What this task involves
All records below are to be duplicated exactly, with every picture excluded.

Recorded data
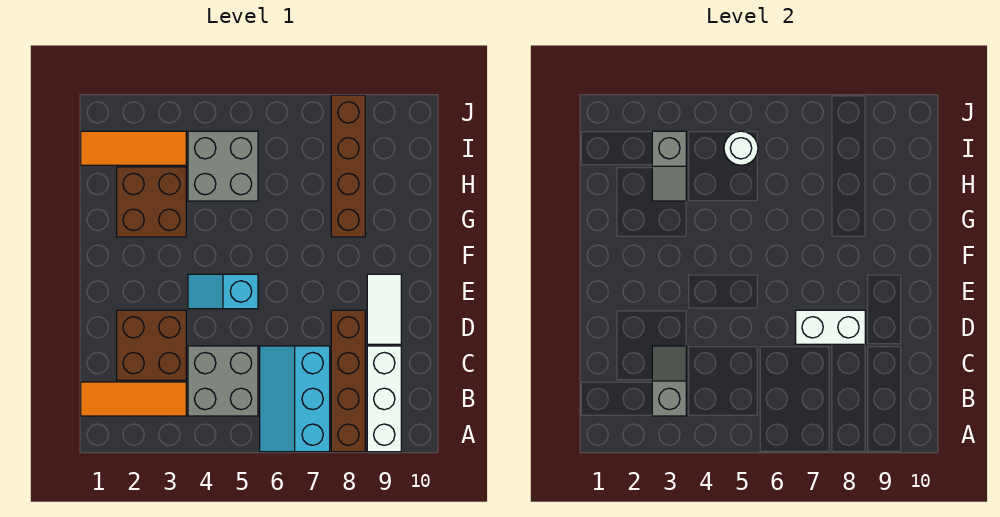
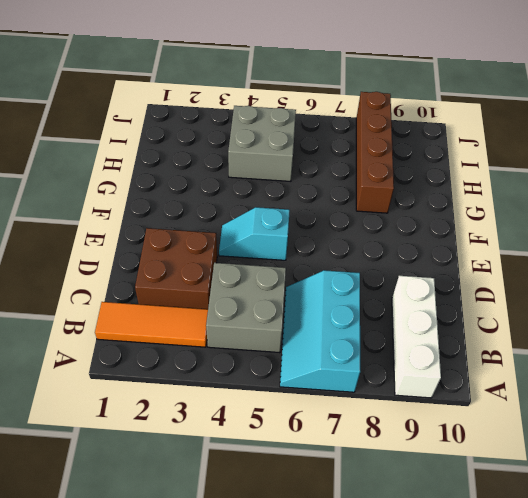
none -> brown brick A8:D8 level 1
none -> white tile D9:E9 level 1
none -> brown brick G2:H3 level 1

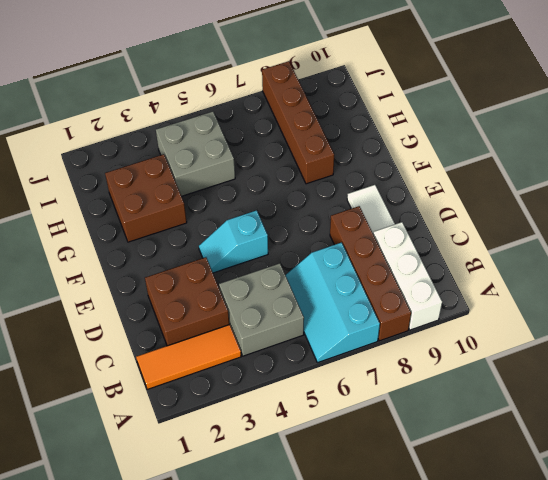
none -> orange tile I1:I3 level 1
none -> grey slope B3:C3 level 2 top B
none -> white brick D7:D8 level 2

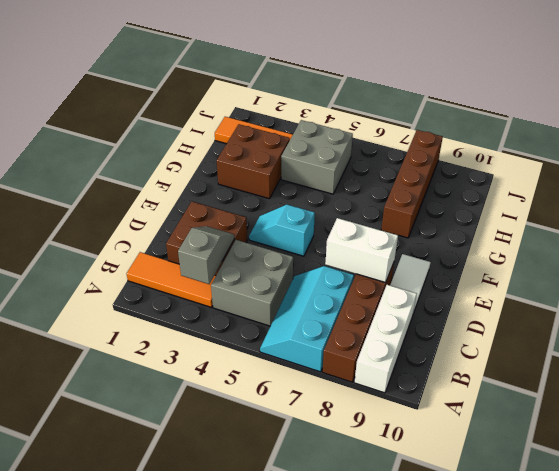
none -> grey slope H3:I3 level 2 top I
none -> white round brick I5 level 2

Exercise solution
none -> brown brick A8:D8 level 1
none -> white tile D9:E9 level 1
none -> brown brick G2:H3 level 1

none -> orange tile I1:I3 level 1
none -> grey slope B3:C3 level 2 top B
none -> white brick D7:D8 level 2

none -> grey slope H3:I3 level 2 top I
none -> white round brick I5 level 2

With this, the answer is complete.